DIRECTIONS FOR THIS TASK:
Lines with "degrees": copy each one from the listing below.

----- RECORDS TO PROCESS -----

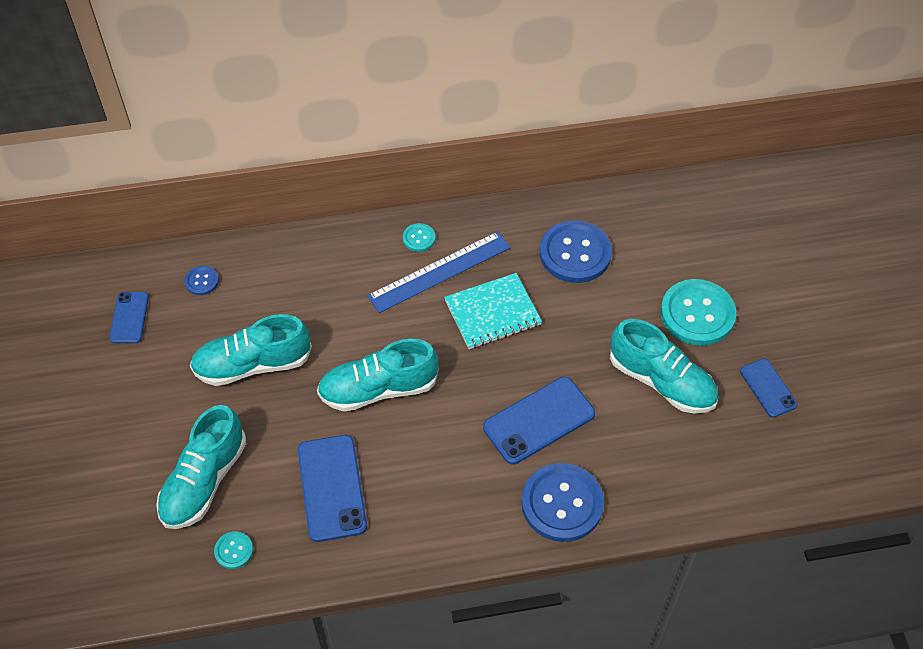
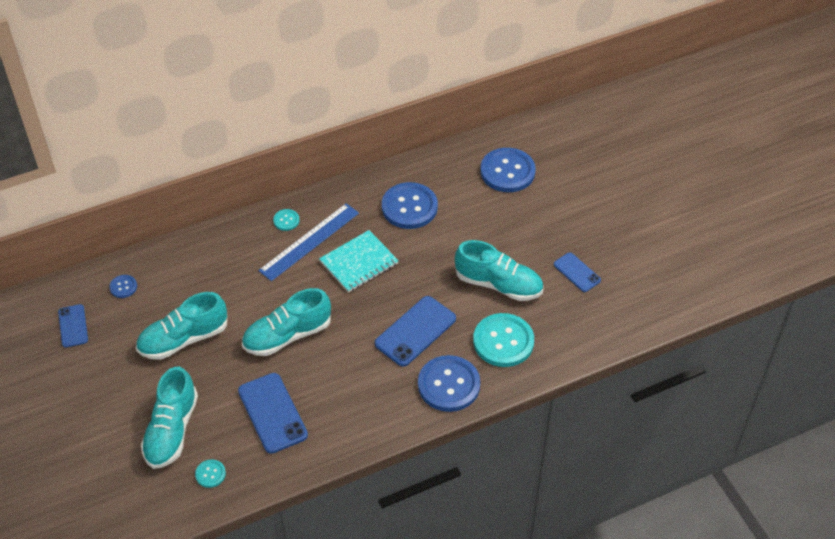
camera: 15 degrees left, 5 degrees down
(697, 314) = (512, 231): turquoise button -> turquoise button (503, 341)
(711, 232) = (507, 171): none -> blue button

-----
----- RECORDS TO PROCESS -----

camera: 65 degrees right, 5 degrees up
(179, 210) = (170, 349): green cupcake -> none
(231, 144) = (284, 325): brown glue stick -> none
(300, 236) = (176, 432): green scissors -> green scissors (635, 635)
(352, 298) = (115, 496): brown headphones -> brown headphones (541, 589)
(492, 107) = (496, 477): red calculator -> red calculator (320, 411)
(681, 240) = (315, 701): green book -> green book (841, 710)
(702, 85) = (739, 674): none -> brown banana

-----

TASK RESPONSE:
camera: 15 degrees left, 5 degrees down
camera: 65 degrees right, 5 degrees up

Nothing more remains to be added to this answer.